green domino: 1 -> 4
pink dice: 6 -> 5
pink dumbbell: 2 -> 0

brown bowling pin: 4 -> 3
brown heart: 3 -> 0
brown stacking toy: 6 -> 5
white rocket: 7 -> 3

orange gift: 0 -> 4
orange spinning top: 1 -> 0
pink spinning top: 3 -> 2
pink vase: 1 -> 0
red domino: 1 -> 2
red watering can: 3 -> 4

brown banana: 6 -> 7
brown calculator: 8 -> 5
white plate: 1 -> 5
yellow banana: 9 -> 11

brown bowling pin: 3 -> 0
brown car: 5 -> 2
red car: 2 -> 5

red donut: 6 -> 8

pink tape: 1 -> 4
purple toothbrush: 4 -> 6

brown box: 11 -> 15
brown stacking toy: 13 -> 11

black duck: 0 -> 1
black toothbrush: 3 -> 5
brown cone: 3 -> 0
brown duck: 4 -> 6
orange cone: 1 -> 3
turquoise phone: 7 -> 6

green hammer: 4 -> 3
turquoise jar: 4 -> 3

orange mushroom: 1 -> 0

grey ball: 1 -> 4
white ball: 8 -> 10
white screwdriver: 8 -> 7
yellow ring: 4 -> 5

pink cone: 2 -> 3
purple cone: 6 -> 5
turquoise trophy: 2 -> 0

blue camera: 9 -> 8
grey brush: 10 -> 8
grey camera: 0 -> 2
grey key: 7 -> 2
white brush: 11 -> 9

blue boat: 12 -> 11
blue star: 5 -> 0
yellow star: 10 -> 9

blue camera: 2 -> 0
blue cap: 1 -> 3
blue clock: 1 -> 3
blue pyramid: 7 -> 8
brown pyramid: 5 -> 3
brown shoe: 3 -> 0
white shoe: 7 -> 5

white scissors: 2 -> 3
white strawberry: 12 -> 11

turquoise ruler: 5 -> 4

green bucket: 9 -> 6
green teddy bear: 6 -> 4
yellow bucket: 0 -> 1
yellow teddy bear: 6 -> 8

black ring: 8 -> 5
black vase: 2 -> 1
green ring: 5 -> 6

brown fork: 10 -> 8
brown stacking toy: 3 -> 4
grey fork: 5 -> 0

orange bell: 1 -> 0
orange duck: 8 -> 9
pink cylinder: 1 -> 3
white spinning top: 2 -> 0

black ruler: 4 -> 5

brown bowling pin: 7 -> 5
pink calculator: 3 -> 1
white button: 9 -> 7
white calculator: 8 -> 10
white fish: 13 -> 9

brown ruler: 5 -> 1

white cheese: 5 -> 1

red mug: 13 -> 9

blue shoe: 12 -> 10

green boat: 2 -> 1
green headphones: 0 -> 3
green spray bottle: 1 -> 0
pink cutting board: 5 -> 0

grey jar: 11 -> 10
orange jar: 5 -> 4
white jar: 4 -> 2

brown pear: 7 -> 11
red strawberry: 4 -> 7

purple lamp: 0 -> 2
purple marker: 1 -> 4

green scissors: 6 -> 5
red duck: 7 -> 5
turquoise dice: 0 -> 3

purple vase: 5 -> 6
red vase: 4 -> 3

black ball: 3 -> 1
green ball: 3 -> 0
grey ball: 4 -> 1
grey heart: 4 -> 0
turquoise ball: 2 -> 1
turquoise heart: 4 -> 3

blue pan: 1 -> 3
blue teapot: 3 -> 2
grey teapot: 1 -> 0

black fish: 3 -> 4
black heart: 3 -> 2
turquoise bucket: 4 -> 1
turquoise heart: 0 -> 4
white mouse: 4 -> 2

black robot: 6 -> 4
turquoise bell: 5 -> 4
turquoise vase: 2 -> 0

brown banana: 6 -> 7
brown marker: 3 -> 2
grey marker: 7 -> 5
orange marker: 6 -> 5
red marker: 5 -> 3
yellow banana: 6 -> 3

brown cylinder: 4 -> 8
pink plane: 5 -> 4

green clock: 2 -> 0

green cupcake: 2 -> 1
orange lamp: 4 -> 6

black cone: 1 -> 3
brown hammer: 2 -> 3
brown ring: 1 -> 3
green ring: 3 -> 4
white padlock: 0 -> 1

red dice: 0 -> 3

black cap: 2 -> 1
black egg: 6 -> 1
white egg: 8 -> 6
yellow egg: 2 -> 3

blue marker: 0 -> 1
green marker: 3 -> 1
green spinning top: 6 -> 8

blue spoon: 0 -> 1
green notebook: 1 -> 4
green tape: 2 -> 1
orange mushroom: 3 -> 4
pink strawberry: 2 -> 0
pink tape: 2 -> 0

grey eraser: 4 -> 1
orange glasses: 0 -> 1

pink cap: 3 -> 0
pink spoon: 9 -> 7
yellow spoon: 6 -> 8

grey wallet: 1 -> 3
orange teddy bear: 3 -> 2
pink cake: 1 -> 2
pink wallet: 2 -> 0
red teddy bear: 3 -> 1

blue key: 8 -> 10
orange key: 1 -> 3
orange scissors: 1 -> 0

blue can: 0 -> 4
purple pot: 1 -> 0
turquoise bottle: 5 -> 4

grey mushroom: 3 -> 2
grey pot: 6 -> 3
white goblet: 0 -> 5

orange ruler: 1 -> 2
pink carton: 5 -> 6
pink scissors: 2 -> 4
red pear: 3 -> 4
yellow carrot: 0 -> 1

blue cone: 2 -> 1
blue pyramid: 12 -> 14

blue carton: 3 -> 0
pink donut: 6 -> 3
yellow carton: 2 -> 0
____________________
▸ EXERCISE DESCRIPTION: Select every line above that contains the word "heart", and copy it.

▸ THE COMPLETED TASK:
brown heart: 3 -> 0
grey heart: 4 -> 0
turquoise heart: 4 -> 3
black heart: 3 -> 2
turquoise heart: 0 -> 4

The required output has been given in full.